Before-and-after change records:
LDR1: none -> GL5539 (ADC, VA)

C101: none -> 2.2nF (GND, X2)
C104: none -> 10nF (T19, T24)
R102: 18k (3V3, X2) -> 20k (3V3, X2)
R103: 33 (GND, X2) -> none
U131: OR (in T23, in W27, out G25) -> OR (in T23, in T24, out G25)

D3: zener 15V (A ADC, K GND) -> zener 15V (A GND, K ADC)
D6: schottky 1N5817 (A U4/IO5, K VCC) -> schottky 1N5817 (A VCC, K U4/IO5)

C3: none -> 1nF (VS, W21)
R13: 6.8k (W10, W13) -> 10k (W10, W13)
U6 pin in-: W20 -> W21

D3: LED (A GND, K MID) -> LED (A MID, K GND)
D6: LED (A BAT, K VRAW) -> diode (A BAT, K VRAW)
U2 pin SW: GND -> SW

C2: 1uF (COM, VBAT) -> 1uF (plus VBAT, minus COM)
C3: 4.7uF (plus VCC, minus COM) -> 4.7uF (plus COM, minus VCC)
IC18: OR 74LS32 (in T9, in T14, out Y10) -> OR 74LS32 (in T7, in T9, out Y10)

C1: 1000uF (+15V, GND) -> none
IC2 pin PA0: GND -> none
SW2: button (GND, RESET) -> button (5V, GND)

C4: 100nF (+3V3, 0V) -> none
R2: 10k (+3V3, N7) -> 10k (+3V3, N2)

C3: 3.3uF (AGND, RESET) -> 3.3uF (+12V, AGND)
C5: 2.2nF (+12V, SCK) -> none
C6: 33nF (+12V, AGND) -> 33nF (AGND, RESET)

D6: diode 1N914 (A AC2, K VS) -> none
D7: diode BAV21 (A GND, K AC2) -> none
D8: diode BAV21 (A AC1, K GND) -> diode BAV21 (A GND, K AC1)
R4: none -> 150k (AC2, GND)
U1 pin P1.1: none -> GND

Exercise aim: Across the entries above, how many lines include the word "minus"? Give only the number.

Result of the exercise: 2